-- Data block follows --

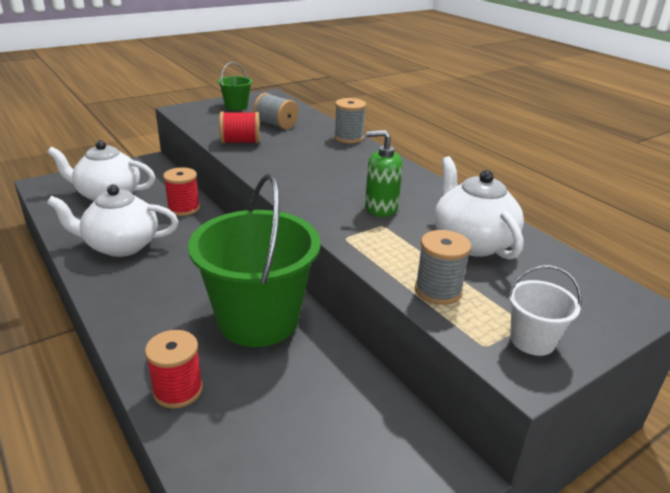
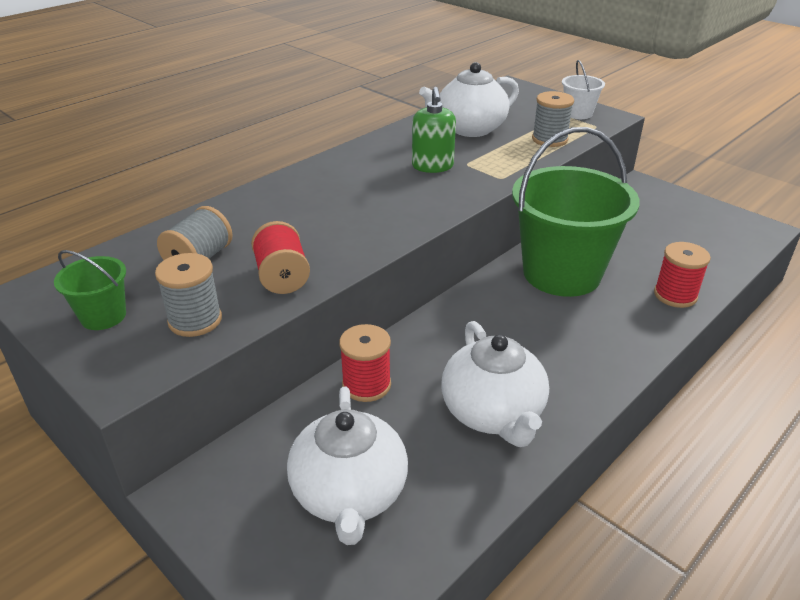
camera: 100 degrees left, 5 degrees up
(349, 138) = (244, 198): grey spool -> grey spool (195, 320)

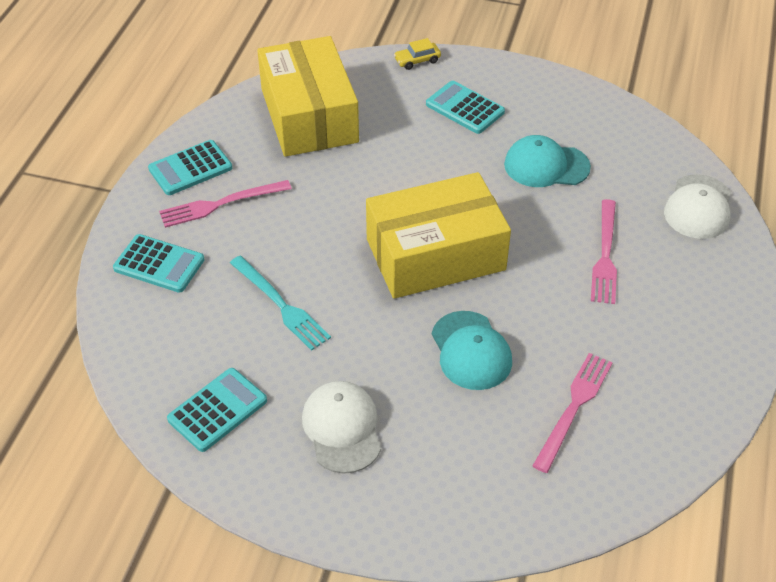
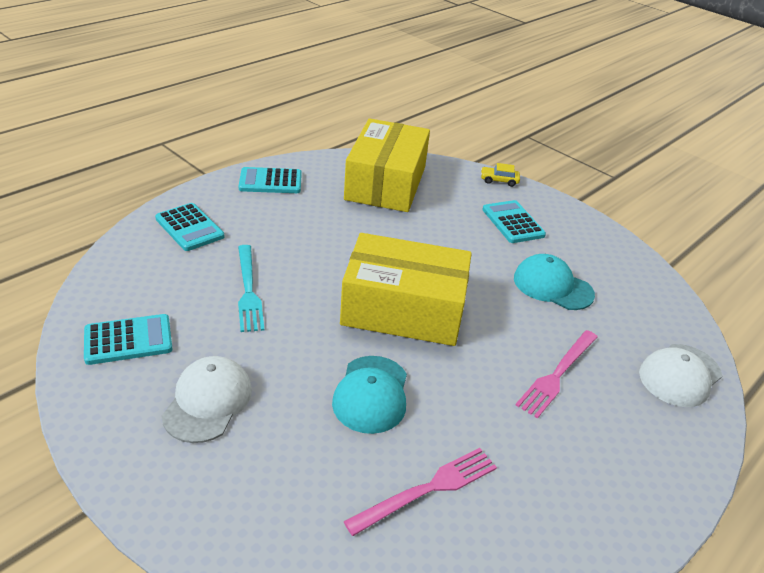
camera: 25 degrees right, 10 degrees down
(221, 204) = (270, 210): pink fork -> none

-- Data block concluded --

[Your goal] The whole listing above is to be printed exactly; the pictures stay out.

[Finished task]
camera: 100 degrees left, 5 degrees up
(349, 138) = (244, 198): grey spool -> grey spool (195, 320)

camera: 25 degrees right, 10 degrees down
(221, 204) = (270, 210): pink fork -> none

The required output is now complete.